[ENTRIES PROVIDED — start]
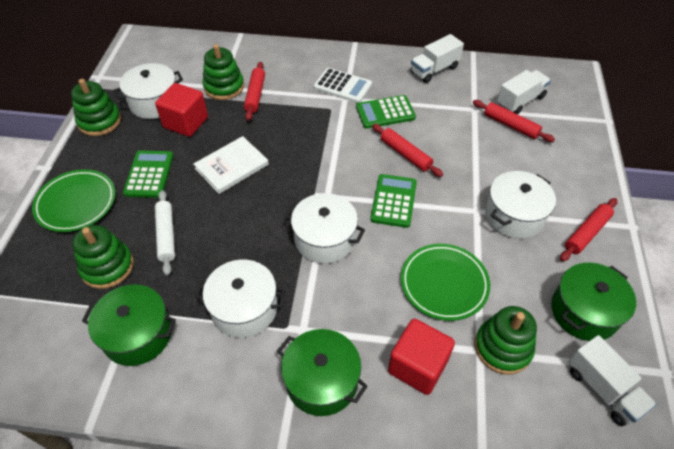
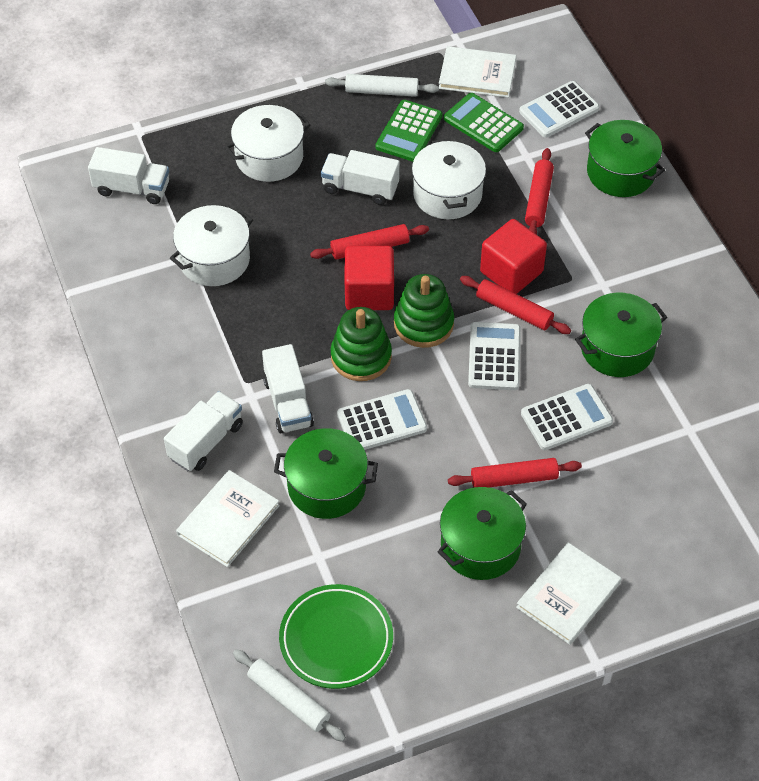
green calculator: 3 -> 2
green plate: 2 -> 1
green pot: 3 -> 4
green stacking toy: 4 -> 2
white book: 1 -> 3
white calculator: 1 -> 4
white pot: 4 -> 3
white rolling pin: 1 -> 2
white truck: 3 -> 4

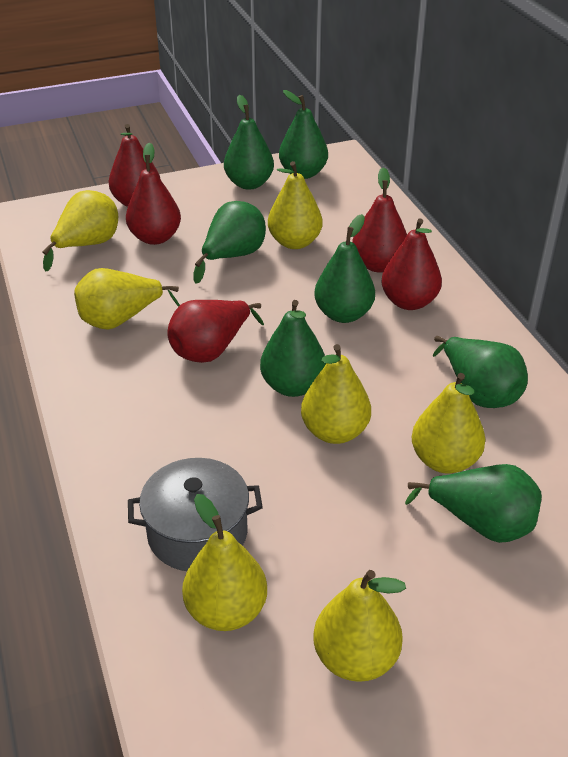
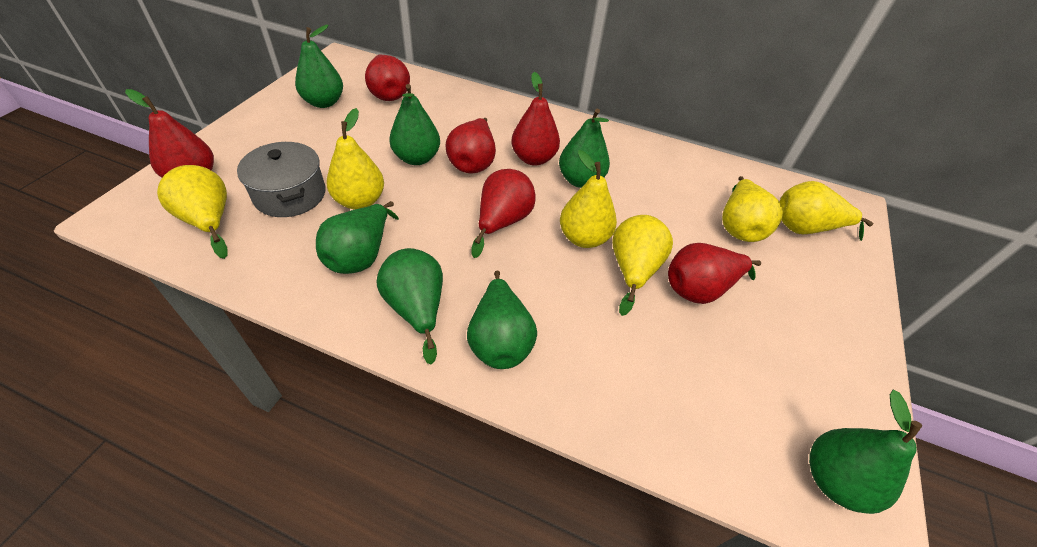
red pear: 5 -> 6
yellow pear: 7 -> 6

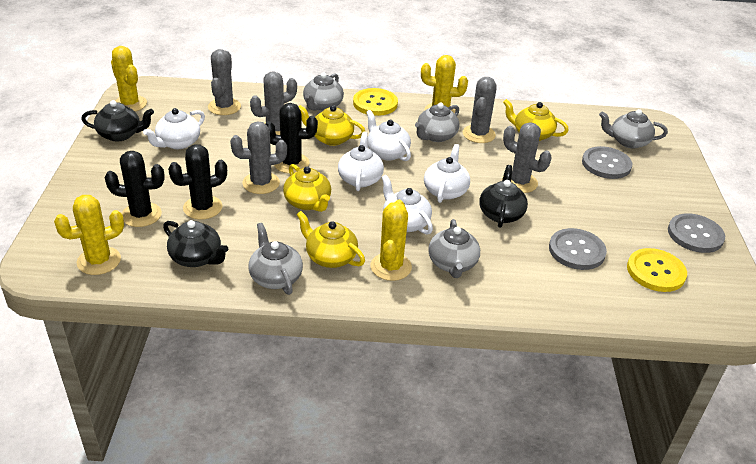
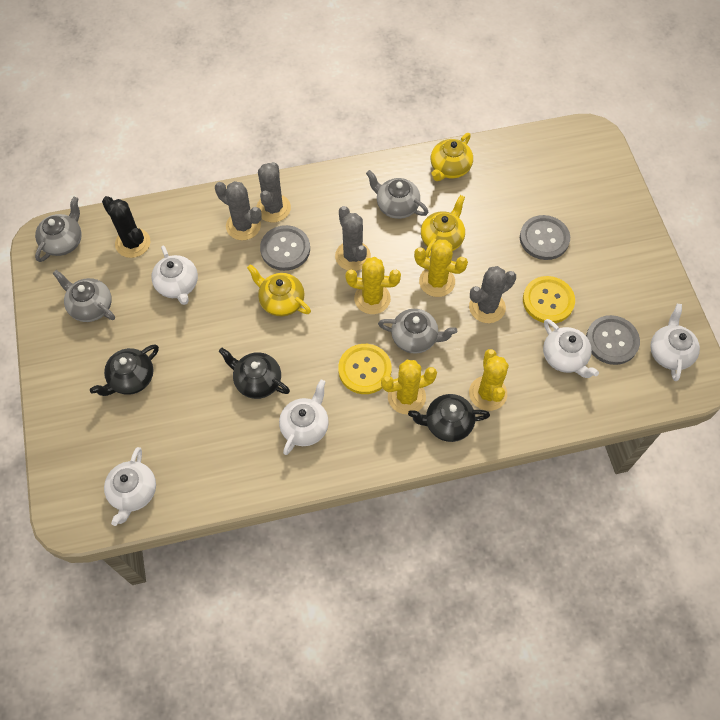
black cactus: 3 -> 1
grey cactus: 5 -> 4
grey teapot: 5 -> 4
yellow teapot: 4 -> 3

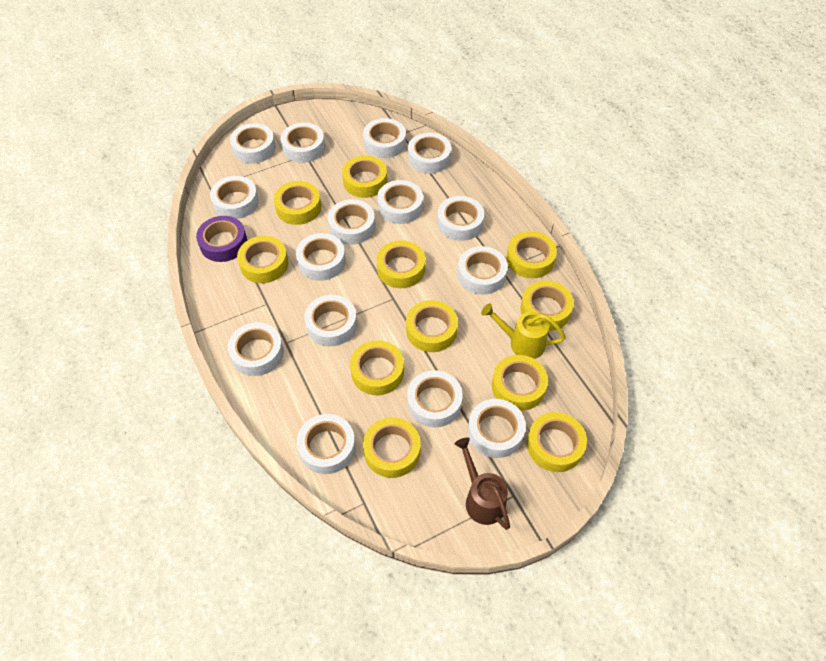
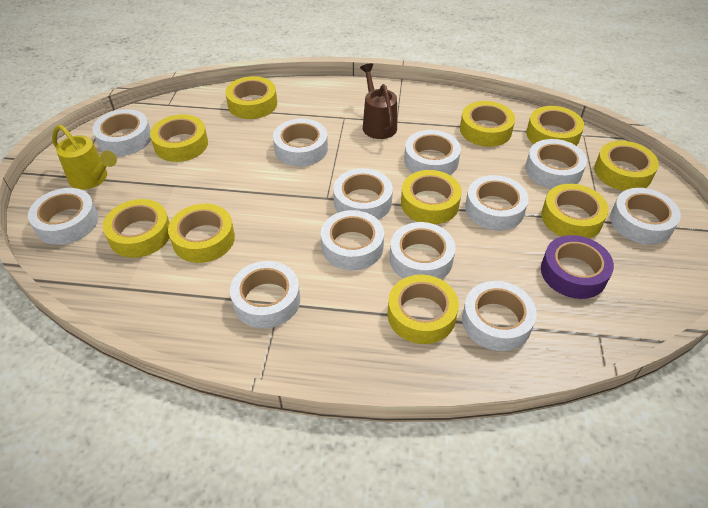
white tape: 15 -> 12
yellow tape: 11 -> 10

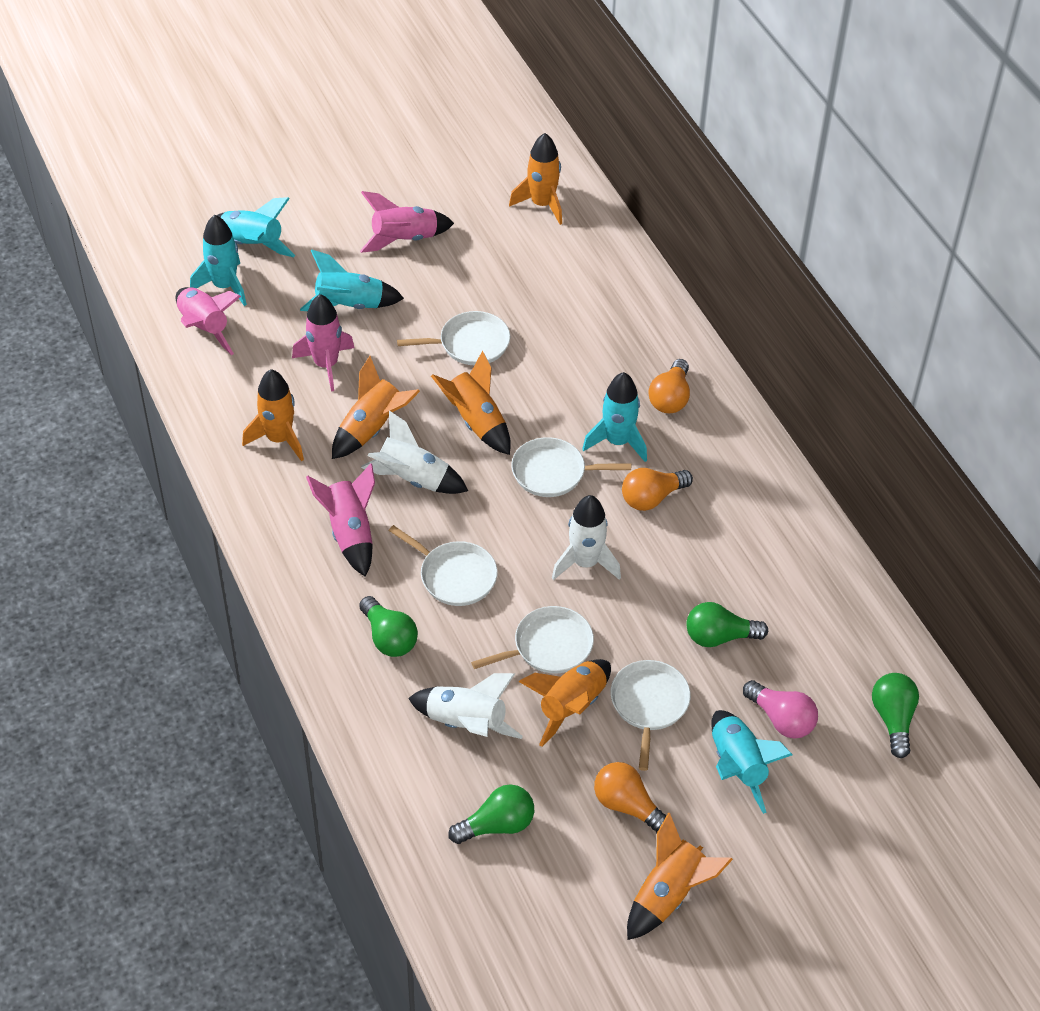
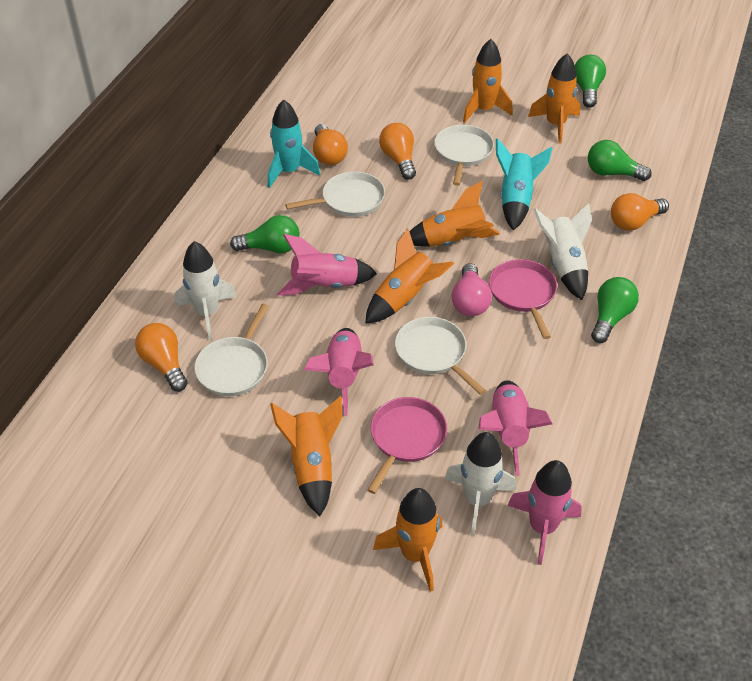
orange light bulb: 3 -> 4
pink pan: 0 -> 2
turquoise rocket: 5 -> 2
white pan: 5 -> 4

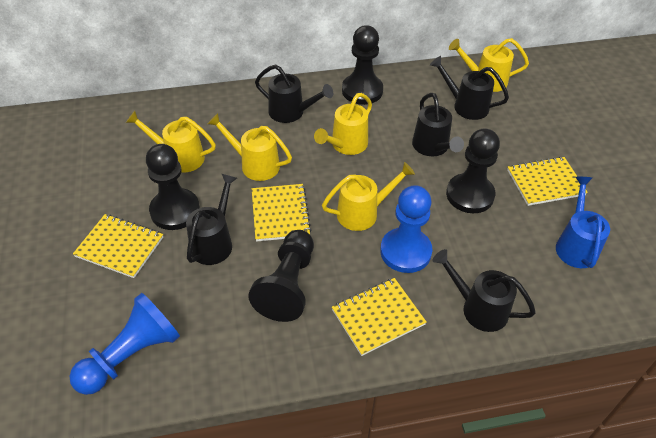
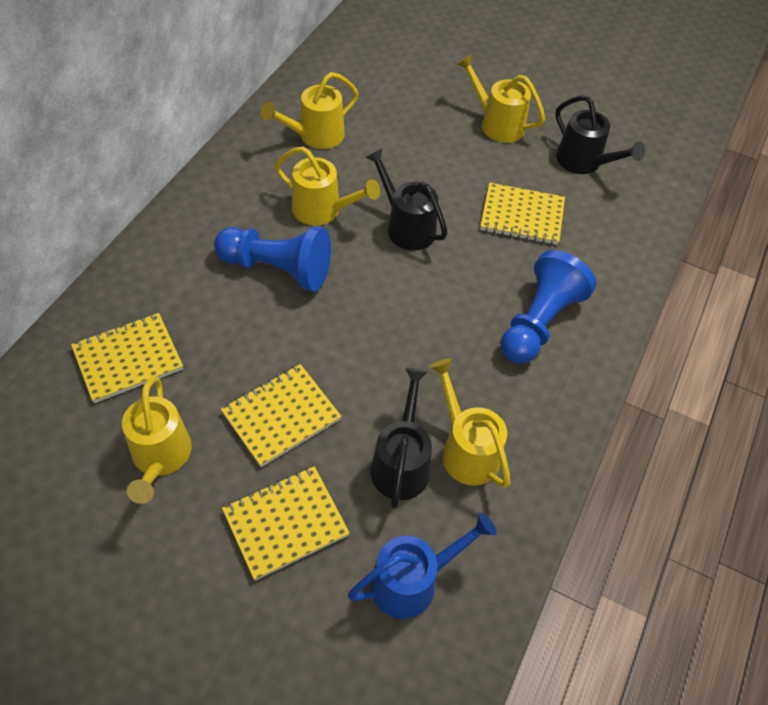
black pawn: 4 -> 0
black watering can: 5 -> 3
[ENTRIES PROVIDED — finish]
### YOUR OBJECTIVE
Set the lines above down again, word for word, from the first through the one containing "white tape: 15 -> 12"; pictures excluded.

### EXERCISE SOLUTION
green calculator: 3 -> 2
green plate: 2 -> 1
green pot: 3 -> 4
green stacking toy: 4 -> 2
white book: 1 -> 3
white calculator: 1 -> 4
white pot: 4 -> 3
white rolling pin: 1 -> 2
white truck: 3 -> 4

red pear: 5 -> 6
yellow pear: 7 -> 6

black cactus: 3 -> 1
grey cactus: 5 -> 4
grey teapot: 5 -> 4
yellow teapot: 4 -> 3

white tape: 15 -> 12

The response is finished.